- PROBLEM REQUIREMENTS: Look through the data that follows and work out how many lines contain the string "parking". Nothing but that number should be given.

- Aerial scene parsing data:

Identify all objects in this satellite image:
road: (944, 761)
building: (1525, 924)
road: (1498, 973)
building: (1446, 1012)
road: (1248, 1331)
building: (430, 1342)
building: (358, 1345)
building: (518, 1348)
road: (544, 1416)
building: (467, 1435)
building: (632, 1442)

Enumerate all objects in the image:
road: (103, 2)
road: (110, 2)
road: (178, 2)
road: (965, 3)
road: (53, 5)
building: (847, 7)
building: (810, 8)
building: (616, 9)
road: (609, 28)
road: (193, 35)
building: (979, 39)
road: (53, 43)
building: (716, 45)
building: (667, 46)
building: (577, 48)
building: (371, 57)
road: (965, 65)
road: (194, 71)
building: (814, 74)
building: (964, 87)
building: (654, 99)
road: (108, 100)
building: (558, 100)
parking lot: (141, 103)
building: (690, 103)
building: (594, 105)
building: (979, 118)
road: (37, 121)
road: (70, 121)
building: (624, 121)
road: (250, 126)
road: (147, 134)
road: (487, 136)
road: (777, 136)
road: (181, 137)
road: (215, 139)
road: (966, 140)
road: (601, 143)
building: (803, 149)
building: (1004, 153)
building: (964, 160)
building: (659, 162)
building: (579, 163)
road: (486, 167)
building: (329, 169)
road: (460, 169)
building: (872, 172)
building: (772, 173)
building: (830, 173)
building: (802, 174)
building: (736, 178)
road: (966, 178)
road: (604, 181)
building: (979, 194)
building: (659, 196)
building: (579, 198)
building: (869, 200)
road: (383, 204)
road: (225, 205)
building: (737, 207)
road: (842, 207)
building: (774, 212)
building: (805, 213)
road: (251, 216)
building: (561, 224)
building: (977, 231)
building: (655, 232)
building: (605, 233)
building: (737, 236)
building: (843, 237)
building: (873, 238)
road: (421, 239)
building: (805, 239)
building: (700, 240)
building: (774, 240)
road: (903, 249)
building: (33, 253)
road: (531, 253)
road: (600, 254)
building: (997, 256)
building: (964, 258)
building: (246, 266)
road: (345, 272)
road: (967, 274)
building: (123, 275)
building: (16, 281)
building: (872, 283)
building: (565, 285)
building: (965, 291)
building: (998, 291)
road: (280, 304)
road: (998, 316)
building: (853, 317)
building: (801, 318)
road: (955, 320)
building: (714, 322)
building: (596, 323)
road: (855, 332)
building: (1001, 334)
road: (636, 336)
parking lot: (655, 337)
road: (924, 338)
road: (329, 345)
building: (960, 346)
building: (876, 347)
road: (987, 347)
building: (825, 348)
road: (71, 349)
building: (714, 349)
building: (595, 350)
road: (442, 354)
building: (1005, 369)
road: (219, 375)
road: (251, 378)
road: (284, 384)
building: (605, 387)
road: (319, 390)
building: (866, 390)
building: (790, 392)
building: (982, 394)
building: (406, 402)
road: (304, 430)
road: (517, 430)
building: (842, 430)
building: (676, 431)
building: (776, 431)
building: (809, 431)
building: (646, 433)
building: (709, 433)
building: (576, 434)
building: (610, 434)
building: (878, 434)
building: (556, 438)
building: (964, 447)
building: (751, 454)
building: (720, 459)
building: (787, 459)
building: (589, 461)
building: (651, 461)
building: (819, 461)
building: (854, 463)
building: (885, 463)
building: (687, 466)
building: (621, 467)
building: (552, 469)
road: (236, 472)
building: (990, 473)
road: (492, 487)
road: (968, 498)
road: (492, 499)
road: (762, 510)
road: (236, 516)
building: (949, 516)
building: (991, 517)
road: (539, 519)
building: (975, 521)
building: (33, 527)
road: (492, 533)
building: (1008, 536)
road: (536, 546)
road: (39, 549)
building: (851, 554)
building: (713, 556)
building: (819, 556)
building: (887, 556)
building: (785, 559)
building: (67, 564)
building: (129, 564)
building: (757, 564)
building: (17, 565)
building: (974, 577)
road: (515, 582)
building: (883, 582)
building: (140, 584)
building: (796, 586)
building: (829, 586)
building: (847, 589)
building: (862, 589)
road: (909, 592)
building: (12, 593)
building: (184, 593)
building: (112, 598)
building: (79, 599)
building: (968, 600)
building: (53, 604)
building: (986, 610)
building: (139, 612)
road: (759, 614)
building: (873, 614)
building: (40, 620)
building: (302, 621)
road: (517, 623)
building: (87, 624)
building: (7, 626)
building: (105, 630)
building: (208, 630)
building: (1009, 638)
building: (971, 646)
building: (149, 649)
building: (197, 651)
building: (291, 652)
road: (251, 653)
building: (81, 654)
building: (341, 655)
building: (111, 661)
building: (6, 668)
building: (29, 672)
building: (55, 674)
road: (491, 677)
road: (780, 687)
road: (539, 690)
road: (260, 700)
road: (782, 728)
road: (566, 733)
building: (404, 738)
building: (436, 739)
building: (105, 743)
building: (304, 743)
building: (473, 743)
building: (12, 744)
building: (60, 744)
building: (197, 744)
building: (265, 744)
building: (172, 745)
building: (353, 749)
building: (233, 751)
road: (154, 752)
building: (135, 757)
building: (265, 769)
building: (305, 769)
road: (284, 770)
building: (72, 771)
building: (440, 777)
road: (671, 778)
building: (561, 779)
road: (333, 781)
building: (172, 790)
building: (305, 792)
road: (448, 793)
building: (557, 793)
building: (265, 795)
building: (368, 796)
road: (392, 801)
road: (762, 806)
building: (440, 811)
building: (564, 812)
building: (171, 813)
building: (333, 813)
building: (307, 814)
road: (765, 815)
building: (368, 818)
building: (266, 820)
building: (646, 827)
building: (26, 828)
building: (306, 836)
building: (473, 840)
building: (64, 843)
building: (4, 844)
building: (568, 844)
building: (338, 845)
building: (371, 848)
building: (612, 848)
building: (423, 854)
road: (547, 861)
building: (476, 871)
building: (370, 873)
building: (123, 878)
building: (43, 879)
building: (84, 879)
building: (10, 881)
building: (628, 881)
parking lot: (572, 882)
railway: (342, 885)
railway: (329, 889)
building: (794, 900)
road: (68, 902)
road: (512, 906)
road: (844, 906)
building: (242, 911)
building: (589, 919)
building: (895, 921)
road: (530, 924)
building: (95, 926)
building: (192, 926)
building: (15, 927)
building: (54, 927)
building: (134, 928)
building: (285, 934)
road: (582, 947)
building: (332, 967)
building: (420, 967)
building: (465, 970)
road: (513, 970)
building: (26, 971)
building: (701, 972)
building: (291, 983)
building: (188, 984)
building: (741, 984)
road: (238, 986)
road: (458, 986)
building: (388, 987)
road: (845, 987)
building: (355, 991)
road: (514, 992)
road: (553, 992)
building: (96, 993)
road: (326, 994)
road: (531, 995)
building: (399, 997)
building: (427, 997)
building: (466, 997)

- SOLUTION TO THE PROBLEM: 3